* **Raw data**

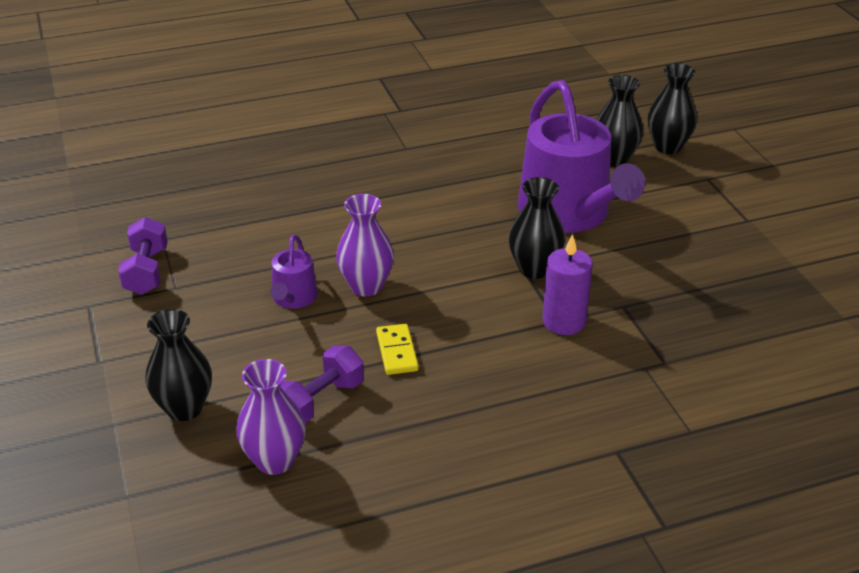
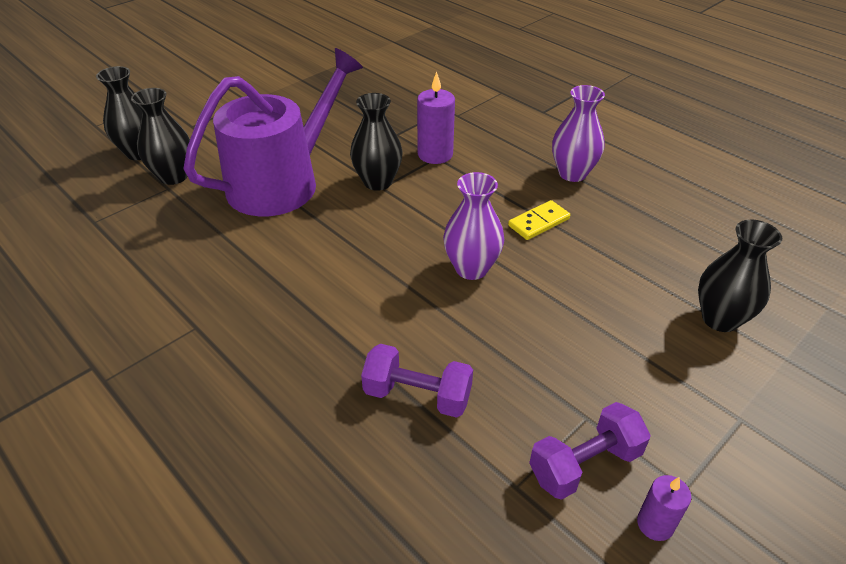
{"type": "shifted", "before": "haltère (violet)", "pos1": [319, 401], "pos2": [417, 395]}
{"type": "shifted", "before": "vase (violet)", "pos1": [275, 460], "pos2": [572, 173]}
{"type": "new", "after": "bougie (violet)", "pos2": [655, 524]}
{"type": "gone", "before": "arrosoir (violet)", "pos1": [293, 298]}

* **Instructions for the task**
Search the material above for lines containing the string "shifted", then pull them out.

* **Completed exercise**
{"type": "shifted", "before": "haltère (violet)", "pos1": [319, 401], "pos2": [417, 395]}
{"type": "shifted", "before": "vase (violet)", "pos1": [275, 460], "pos2": [572, 173]}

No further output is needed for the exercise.